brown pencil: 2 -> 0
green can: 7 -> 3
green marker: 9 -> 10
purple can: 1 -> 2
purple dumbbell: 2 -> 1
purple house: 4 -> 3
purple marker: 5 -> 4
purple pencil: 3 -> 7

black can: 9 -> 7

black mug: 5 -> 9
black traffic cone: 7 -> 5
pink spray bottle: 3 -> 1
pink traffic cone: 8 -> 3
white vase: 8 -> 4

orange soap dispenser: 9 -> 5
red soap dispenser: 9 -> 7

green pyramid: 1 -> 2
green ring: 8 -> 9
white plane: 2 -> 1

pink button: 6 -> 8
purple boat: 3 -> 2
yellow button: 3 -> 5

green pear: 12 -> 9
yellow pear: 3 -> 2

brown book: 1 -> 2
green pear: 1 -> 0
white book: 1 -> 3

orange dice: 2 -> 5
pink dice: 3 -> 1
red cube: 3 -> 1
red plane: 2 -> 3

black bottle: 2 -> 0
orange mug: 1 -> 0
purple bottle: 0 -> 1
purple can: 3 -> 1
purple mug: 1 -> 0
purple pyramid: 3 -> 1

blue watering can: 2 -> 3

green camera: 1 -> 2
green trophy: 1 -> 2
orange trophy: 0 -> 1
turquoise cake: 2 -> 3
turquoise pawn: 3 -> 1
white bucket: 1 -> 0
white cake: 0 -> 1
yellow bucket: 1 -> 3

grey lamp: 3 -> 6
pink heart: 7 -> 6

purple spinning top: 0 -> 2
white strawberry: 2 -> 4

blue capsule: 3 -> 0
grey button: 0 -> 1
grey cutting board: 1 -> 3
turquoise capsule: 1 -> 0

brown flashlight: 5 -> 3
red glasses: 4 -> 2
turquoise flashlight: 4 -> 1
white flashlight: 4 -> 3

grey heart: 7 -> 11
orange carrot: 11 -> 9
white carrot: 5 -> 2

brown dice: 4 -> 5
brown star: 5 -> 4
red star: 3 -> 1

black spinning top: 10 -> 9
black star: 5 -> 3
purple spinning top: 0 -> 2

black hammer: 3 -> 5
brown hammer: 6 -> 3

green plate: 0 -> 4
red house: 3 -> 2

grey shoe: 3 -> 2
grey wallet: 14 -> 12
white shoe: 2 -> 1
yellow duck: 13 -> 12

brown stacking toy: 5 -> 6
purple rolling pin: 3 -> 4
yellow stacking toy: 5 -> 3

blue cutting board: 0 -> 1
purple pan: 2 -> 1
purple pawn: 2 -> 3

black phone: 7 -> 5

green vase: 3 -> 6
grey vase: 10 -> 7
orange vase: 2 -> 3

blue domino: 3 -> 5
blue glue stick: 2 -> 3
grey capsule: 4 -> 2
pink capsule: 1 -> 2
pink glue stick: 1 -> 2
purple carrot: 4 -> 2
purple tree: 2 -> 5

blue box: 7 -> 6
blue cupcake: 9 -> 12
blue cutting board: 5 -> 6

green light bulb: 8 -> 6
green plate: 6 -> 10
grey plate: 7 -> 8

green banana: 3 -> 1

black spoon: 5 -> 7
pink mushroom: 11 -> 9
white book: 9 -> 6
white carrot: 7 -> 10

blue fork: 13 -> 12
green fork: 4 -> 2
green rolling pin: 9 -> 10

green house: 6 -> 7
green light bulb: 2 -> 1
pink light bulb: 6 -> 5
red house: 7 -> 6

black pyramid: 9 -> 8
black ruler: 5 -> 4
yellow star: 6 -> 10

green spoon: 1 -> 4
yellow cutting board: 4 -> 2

> [The problem]:
Within the material above, the line with "pink traffic cone: 8 -> 3" opens the range and the line with "white book: 1 -> 3" closes it; reproduce that range word for word.

> [Result of the task]:
pink traffic cone: 8 -> 3
white vase: 8 -> 4

orange soap dispenser: 9 -> 5
red soap dispenser: 9 -> 7

green pyramid: 1 -> 2
green ring: 8 -> 9
white plane: 2 -> 1

pink button: 6 -> 8
purple boat: 3 -> 2
yellow button: 3 -> 5

green pear: 12 -> 9
yellow pear: 3 -> 2

brown book: 1 -> 2
green pear: 1 -> 0
white book: 1 -> 3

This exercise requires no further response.